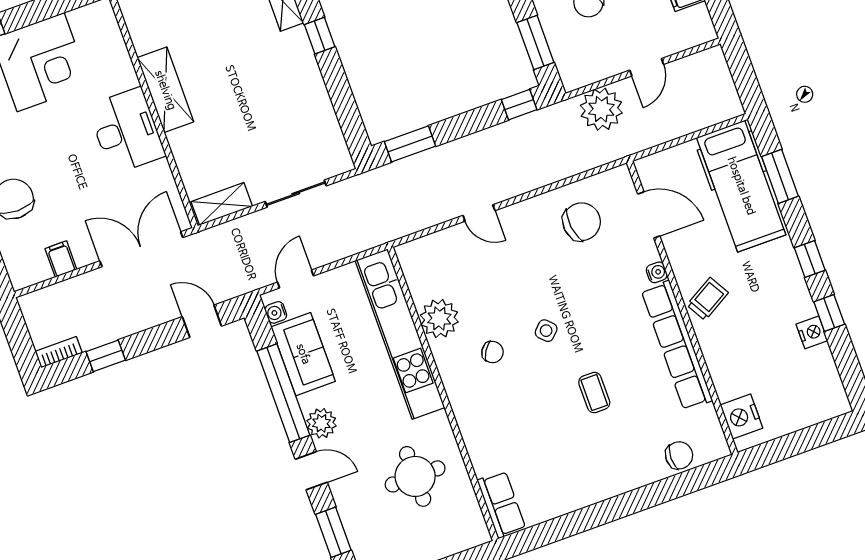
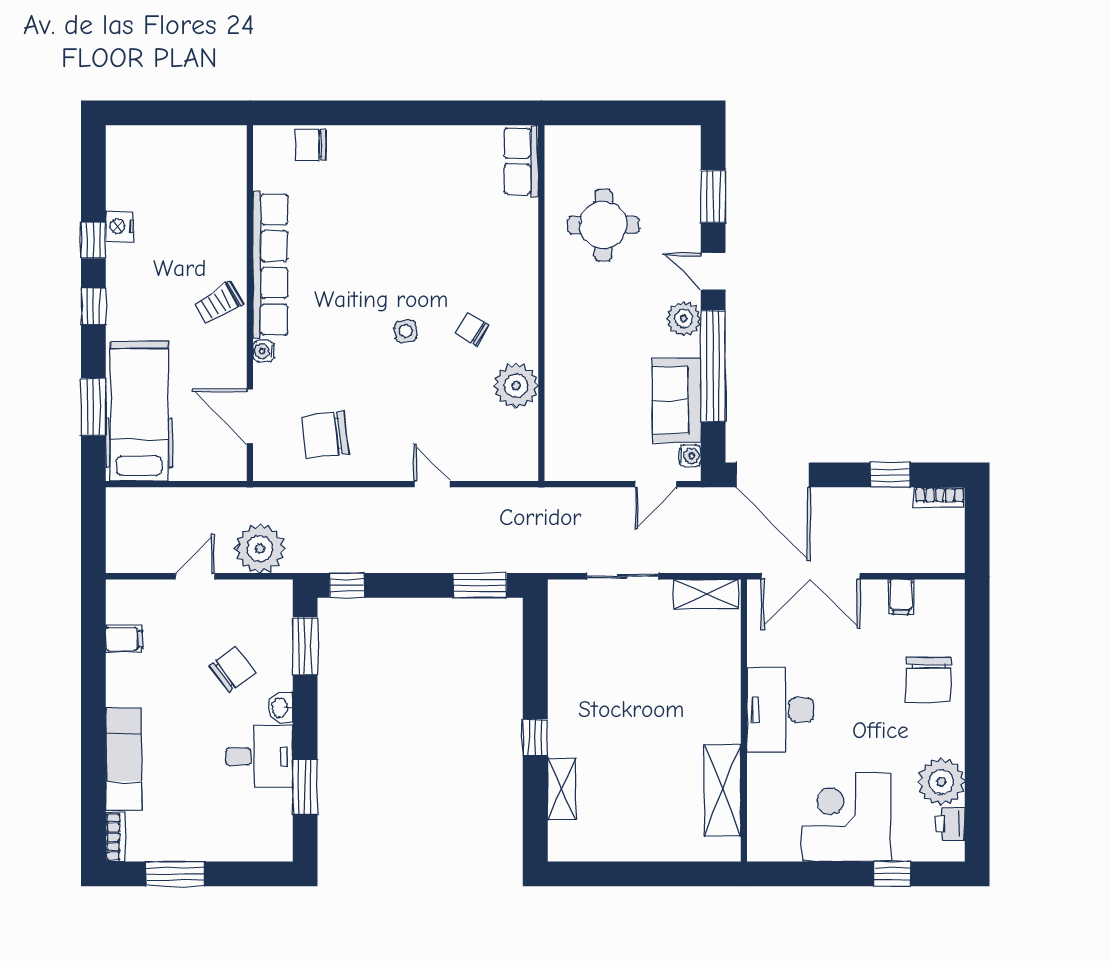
shelving: (165, 90) -> (723, 790), moved
door: (202, 321) -> (773, 475), width x1.87
side table: (546, 331) -> (406, 331), turned 38
kitchen unit: (400, 334) -> (564, 384), removed
coffee table: (594, 393) -> (378, 246), removed
nightstand: (742, 417) -> (228, 163), removed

◇ ◇ ◇ ◇ ◇

Exercise » Any pictures should be dropped; transcribe the rest of the records above exactly.

Solution to this task »
shelving: (165, 90) -> (723, 790), moved
door: (202, 321) -> (773, 475), width x1.87
side table: (546, 331) -> (406, 331), turned 38
kitchen unit: (400, 334) -> (564, 384), removed
coffee table: (594, 393) -> (378, 246), removed
nightstand: (742, 417) -> (228, 163), removed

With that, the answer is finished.